→ RICHIESTA SCRITTA: Mostra tutte le righe qui sotto che contengono la parola "time", distinguendo tra maiuscole e minuscole.
▼
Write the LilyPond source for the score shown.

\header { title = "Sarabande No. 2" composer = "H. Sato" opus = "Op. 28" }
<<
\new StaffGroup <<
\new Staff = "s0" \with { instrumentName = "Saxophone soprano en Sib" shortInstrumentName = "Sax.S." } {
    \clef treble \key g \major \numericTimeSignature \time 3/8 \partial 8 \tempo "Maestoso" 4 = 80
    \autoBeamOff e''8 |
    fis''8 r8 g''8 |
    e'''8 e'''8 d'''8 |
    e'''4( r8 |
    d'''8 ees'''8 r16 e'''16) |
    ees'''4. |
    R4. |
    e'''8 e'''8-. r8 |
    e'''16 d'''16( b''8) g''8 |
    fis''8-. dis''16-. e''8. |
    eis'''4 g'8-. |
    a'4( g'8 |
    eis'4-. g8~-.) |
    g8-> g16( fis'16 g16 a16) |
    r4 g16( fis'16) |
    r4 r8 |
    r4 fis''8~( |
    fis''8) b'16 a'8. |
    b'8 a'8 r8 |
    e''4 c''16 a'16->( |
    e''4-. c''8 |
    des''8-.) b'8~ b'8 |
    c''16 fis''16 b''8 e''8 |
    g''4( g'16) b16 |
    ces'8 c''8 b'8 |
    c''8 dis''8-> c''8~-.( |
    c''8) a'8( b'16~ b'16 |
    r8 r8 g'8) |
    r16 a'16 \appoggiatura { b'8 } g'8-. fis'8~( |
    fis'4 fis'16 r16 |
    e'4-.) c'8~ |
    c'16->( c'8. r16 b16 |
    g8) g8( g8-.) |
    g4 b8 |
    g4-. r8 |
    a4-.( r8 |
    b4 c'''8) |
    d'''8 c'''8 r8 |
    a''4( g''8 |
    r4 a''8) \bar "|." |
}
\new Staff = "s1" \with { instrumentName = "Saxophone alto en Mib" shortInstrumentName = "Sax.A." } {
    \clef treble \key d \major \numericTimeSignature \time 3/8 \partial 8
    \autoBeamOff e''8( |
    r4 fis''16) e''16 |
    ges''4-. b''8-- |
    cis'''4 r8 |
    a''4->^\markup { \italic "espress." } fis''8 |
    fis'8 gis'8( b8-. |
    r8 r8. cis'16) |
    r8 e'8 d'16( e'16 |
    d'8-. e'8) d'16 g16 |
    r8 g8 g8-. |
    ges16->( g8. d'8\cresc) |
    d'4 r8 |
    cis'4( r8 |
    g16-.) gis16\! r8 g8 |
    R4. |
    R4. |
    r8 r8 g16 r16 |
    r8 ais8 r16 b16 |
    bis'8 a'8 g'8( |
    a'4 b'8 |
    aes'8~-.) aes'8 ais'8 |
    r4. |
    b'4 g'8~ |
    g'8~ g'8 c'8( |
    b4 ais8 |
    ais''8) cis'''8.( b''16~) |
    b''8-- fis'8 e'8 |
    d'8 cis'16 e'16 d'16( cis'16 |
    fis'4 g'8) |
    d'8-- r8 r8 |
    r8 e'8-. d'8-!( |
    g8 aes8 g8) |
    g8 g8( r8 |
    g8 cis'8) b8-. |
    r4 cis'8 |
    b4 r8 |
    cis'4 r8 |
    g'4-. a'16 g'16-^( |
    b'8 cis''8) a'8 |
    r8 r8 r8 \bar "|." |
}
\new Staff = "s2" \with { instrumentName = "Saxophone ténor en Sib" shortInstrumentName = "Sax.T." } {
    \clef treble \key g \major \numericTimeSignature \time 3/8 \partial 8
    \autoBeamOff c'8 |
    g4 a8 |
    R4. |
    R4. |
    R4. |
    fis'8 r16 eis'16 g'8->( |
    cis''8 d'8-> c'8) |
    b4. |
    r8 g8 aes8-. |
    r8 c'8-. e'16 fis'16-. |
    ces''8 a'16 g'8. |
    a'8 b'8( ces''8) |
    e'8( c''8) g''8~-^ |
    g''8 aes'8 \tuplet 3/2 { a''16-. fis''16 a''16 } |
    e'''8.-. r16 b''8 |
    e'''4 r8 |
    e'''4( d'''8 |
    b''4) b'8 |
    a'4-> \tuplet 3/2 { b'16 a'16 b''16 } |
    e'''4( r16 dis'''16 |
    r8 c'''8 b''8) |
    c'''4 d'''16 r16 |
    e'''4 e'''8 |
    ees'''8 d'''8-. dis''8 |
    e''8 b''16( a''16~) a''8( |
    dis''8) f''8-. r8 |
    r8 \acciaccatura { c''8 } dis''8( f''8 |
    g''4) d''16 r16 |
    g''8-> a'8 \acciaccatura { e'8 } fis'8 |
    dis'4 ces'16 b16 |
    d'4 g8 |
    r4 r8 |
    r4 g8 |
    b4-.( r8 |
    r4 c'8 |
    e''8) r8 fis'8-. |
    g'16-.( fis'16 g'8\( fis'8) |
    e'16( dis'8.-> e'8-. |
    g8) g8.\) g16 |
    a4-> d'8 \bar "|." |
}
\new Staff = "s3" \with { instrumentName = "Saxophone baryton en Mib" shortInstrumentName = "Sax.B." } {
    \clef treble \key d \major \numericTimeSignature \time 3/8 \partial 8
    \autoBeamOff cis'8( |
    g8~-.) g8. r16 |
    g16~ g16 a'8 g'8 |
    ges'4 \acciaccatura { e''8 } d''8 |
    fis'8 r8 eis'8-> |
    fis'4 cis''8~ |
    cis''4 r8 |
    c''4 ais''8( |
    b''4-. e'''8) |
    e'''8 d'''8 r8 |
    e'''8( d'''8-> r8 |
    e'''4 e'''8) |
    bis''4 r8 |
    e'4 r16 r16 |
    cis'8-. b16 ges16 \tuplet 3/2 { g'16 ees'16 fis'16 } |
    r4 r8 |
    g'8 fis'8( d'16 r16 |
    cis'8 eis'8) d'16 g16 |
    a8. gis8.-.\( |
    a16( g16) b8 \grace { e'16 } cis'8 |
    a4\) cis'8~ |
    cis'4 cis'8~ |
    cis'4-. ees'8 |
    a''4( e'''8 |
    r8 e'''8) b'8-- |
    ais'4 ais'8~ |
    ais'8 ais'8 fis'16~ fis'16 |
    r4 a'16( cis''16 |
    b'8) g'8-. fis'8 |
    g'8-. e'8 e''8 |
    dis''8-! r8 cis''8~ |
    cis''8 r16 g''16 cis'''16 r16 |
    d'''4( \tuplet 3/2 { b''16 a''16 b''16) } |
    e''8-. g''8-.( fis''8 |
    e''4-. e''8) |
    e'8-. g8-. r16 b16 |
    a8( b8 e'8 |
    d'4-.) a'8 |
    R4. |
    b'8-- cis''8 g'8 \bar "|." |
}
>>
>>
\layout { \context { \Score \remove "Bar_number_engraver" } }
▲
→ SOLUZIONE SCRITTA:
    \clef treble \key g \major \numericTimeSignature \time 3/8 \partial 8 \tempo "Maestoso" 4 = 80
    \clef treble \key d \major \numericTimeSignature \time 3/8 \partial 8
    \clef treble \key g \major \numericTimeSignature \time 3/8 \partial 8
    \clef treble \key d \major \numericTimeSignature \time 3/8 \partial 8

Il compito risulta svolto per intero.